◆ **YOUR ASSIGNMENT**: Go over the data and copy out each line with "minus" in it.

PROVIDED RECORDS: Begin

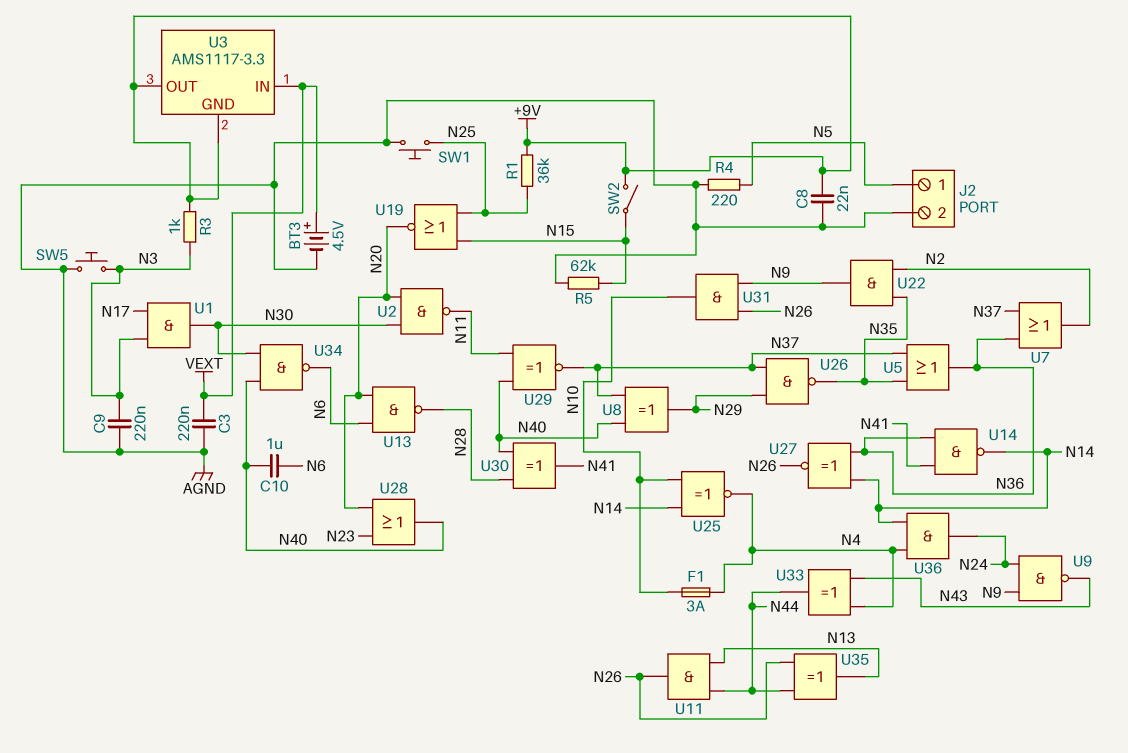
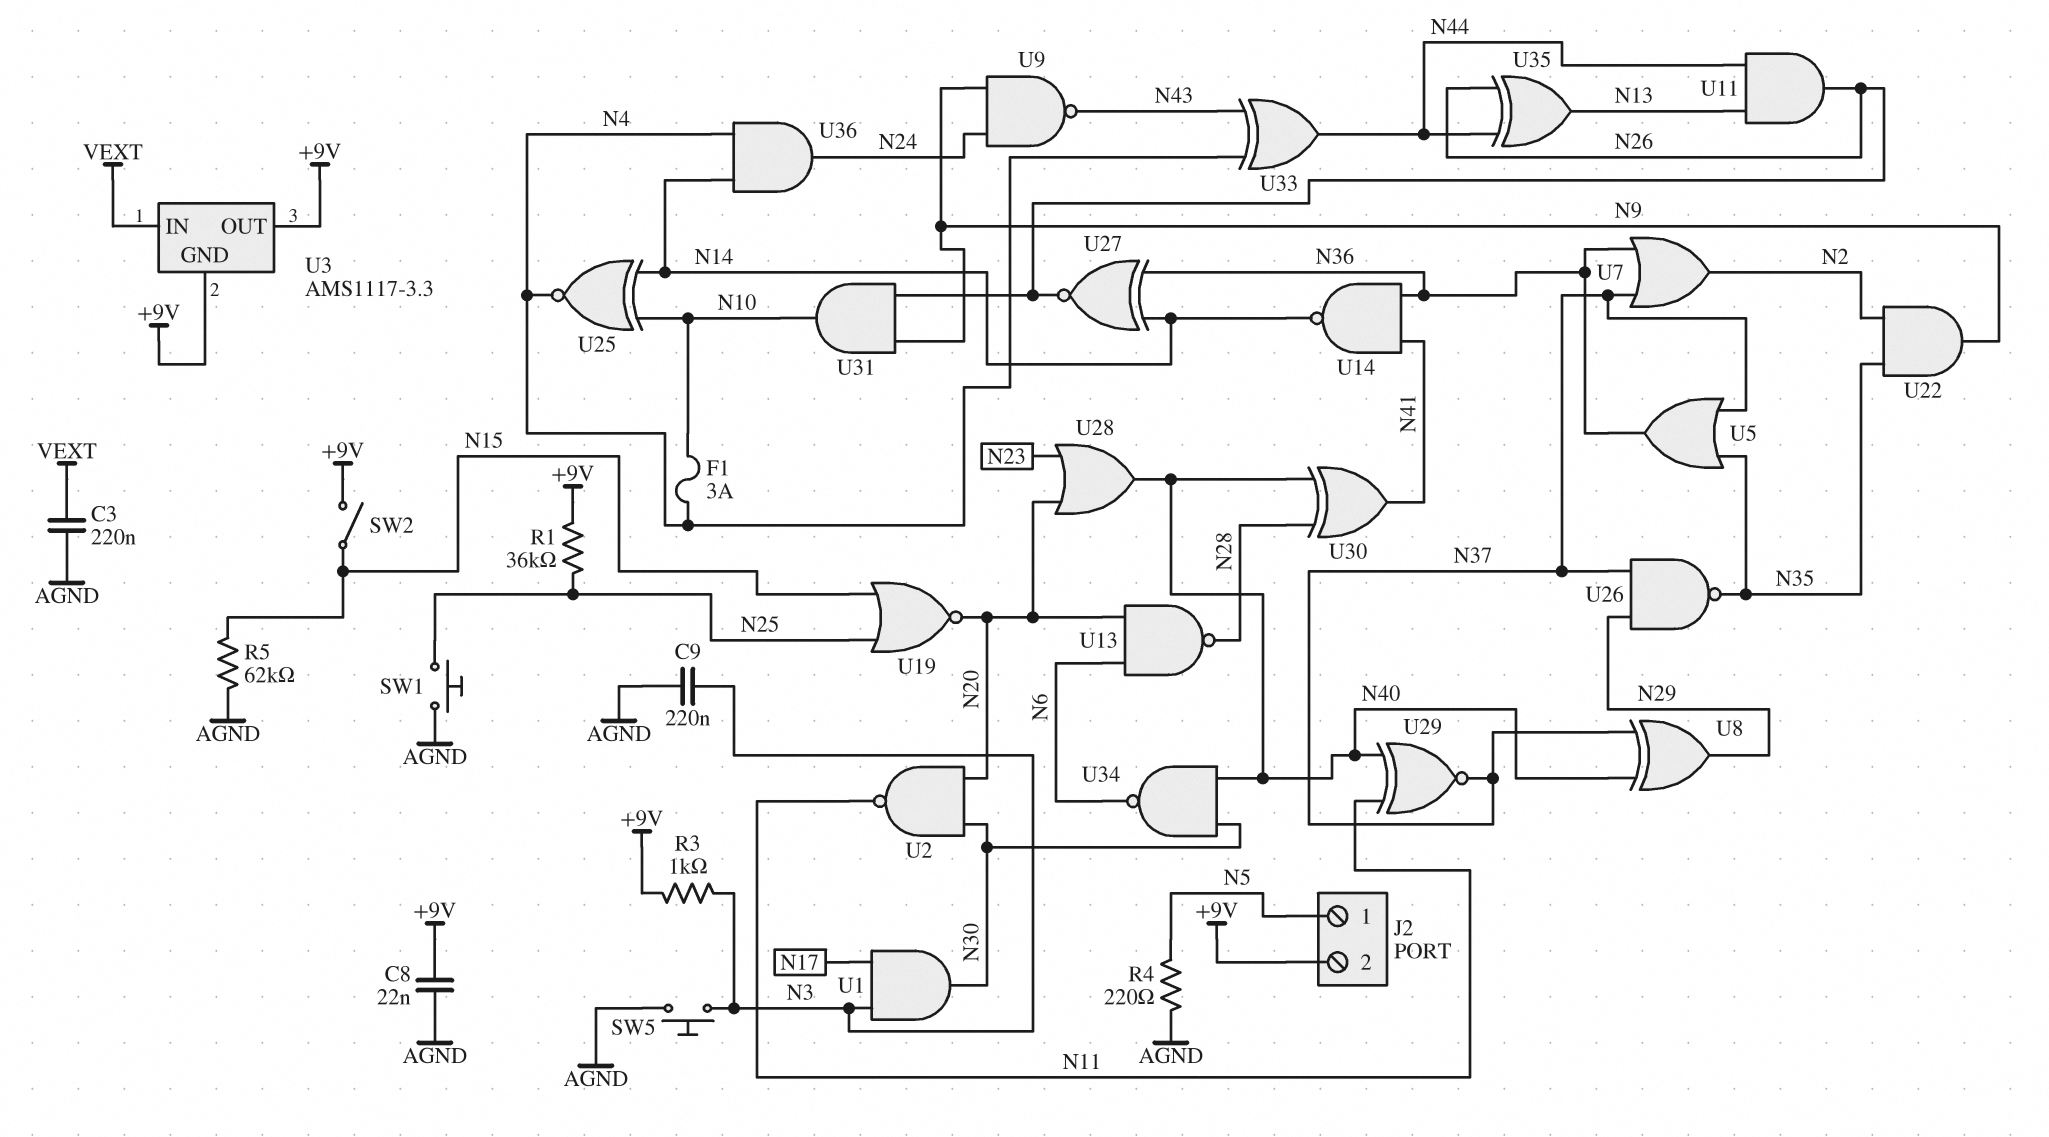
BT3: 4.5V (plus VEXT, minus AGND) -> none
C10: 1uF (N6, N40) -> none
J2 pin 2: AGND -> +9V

PROVIDED RECORDS: End
PROVIDED RECORDS: Begin

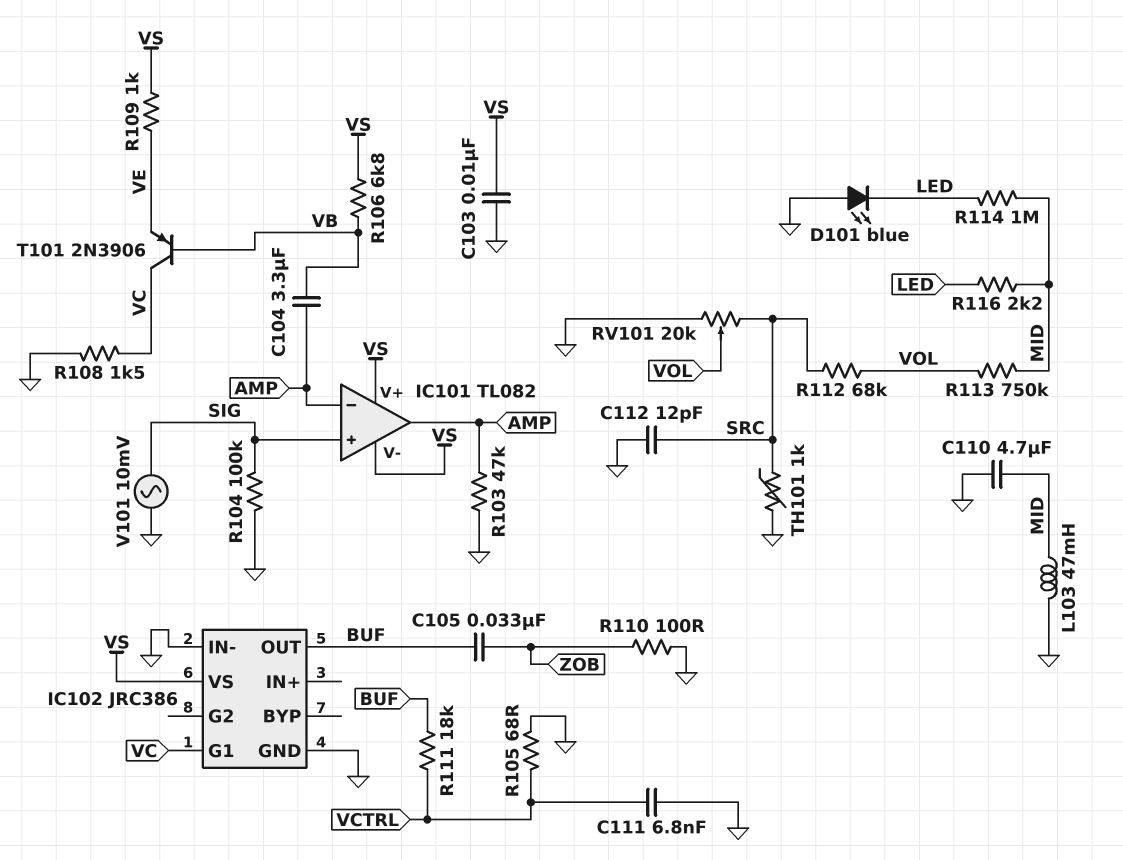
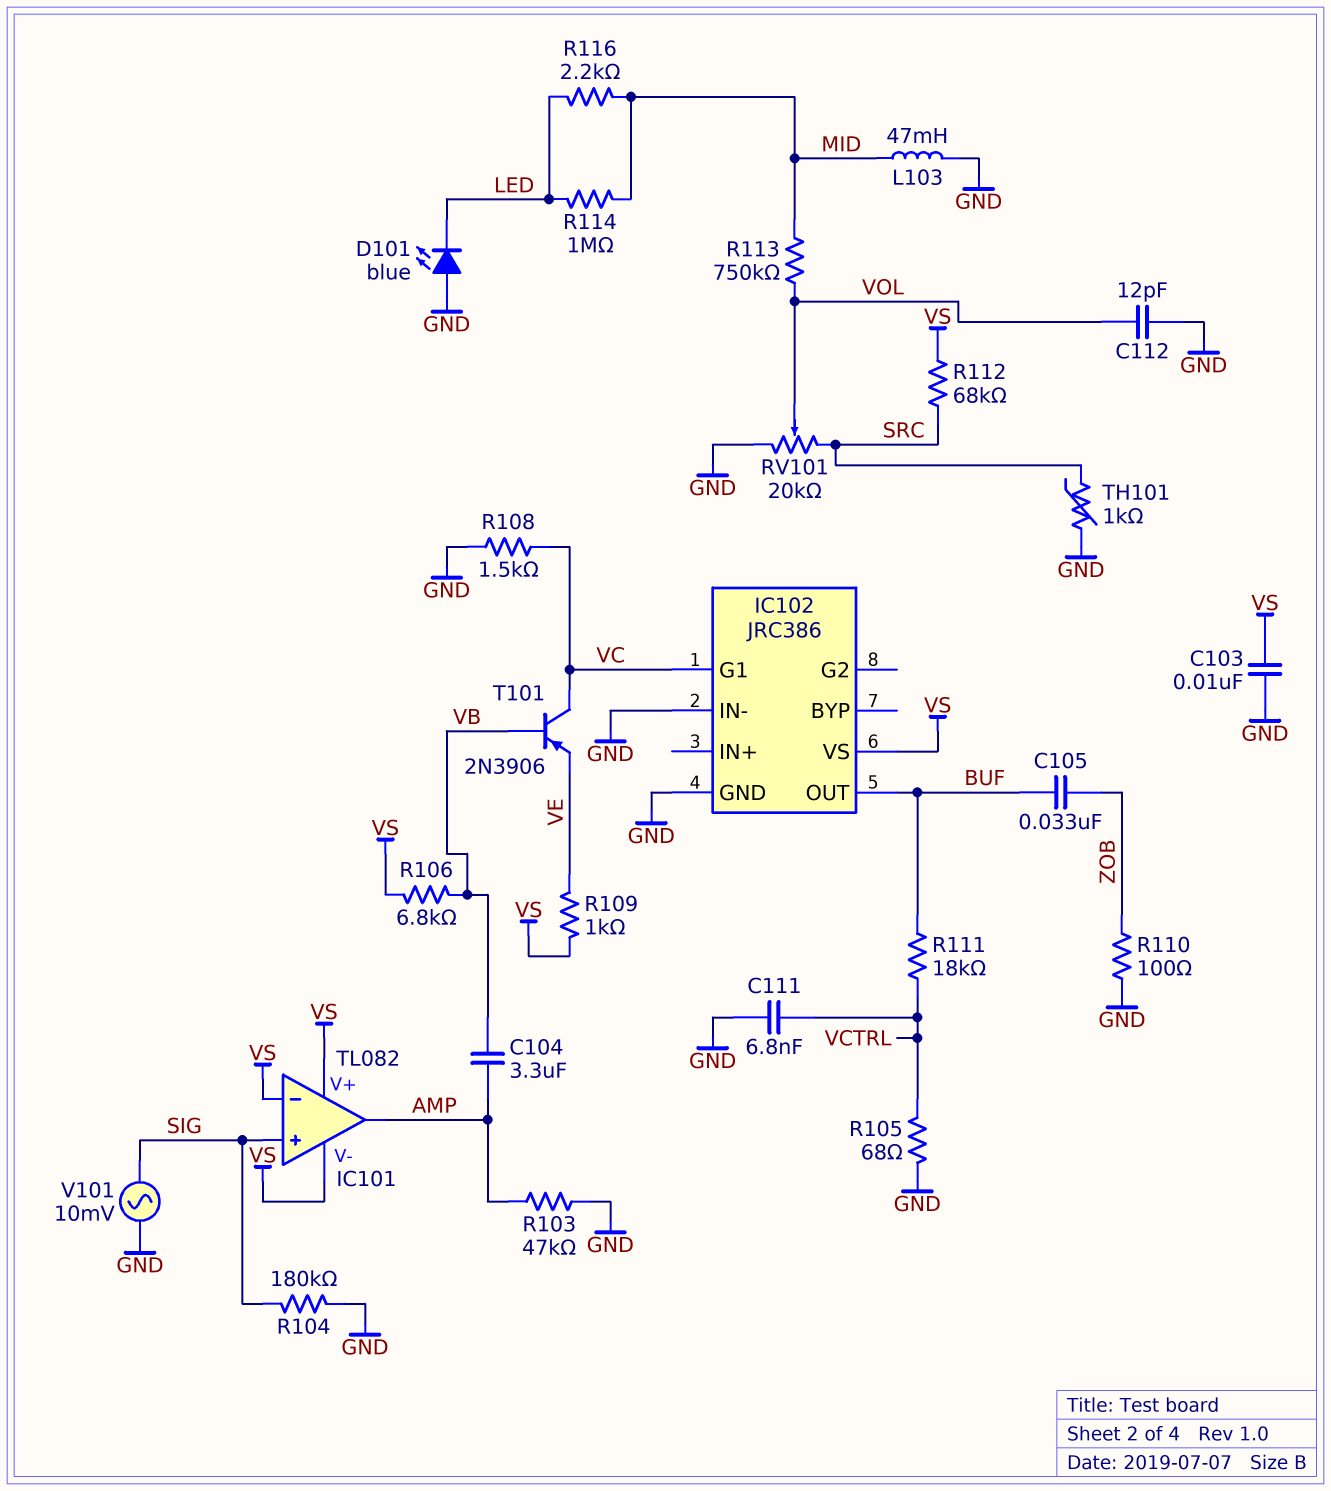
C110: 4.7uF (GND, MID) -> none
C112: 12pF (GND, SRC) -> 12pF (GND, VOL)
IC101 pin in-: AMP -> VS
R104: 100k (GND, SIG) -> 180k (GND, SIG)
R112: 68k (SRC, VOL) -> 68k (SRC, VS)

PROVIDED RECORDS: End
PROVIDED RECORDS: Begin

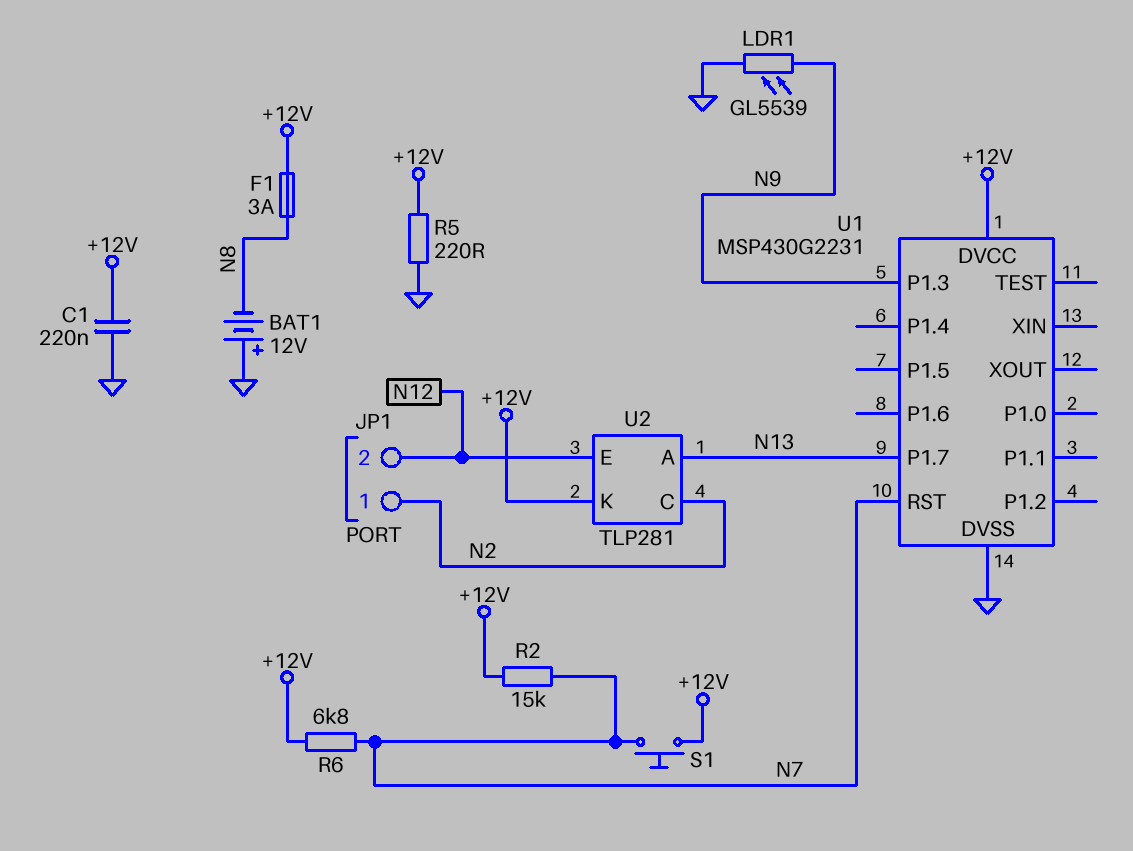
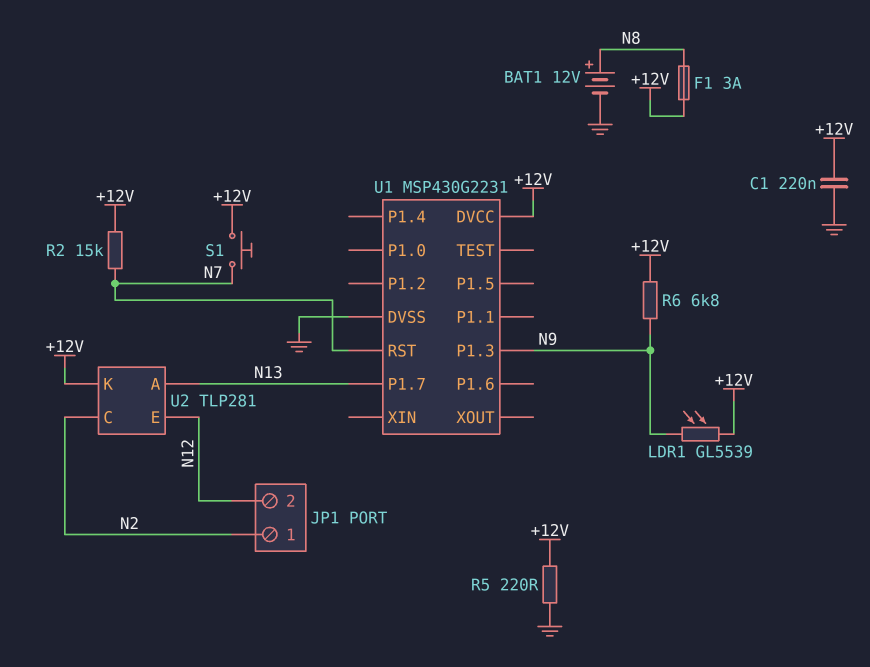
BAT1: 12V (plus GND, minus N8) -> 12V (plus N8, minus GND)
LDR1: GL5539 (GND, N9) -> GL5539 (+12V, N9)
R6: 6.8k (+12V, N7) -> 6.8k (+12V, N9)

PROVIDED RECORDS: End

◆ **EXERCISE RESPONSE**:
BT3: 4.5V (plus VEXT, minus AGND) -> none
BAT1: 12V (plus GND, minus N8) -> 12V (plus N8, minus GND)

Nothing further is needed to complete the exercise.